* Source information *
++++++++
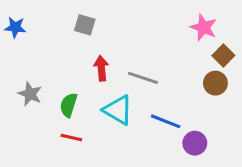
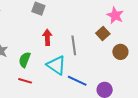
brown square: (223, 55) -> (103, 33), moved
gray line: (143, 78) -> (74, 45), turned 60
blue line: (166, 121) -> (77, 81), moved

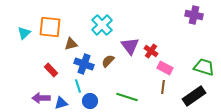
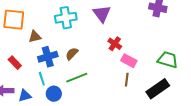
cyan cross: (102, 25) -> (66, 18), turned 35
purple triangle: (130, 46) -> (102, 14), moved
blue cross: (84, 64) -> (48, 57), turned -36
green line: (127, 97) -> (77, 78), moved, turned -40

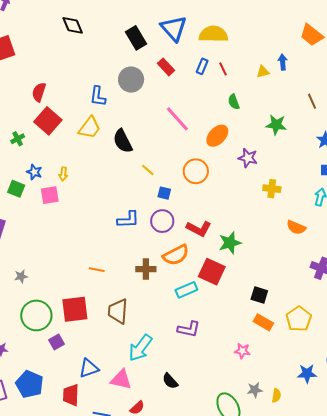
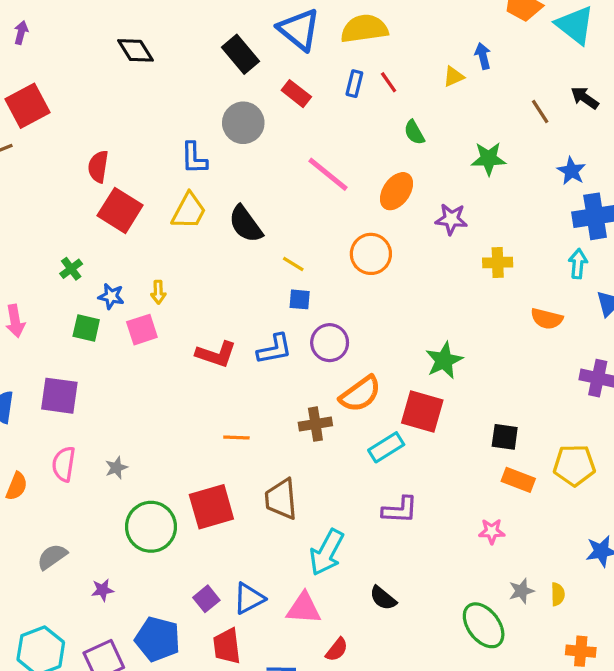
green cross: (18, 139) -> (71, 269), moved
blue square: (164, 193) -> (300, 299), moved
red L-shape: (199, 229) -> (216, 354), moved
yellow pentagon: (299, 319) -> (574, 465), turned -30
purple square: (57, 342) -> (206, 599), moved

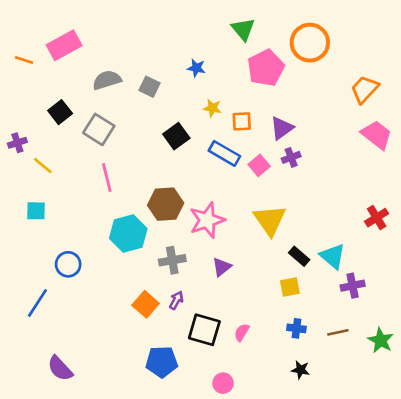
++++++++
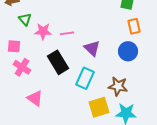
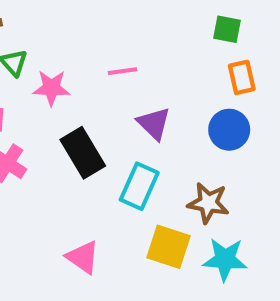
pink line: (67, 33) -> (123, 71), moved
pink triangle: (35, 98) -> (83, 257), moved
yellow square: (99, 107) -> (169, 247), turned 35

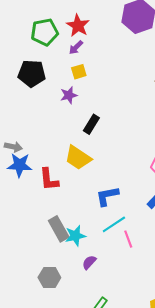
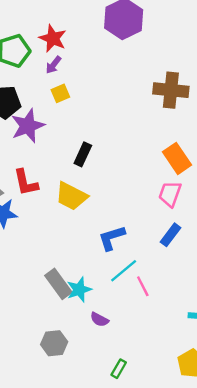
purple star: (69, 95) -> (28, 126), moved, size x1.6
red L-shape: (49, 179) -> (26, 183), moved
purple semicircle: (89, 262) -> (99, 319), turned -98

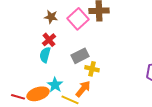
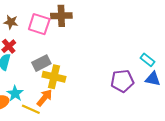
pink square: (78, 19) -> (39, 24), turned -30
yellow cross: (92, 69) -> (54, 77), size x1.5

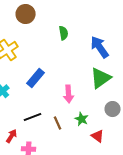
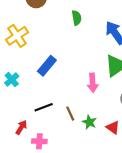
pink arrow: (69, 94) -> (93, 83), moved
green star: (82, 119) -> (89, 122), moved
++++++++
* Task *
Going by the data above, the answer is exactly the lines from the one holding "brown square: (223, 55) -> (103, 33), moved" to the one holding "green cross: (18, 139) -> (71, 269), moved", both kept, with the pictures left out.

* Answer below *
brown square: (223, 55) -> (103, 33), moved
gray line: (143, 78) -> (74, 45), turned 60
blue line: (166, 121) -> (77, 81), moved

cyan cross: (102, 25) -> (66, 18), turned 35
purple triangle: (130, 46) -> (102, 14), moved
blue cross: (84, 64) -> (48, 57), turned -36
green line: (127, 97) -> (77, 78), moved, turned -40

green cross: (18, 139) -> (71, 269), moved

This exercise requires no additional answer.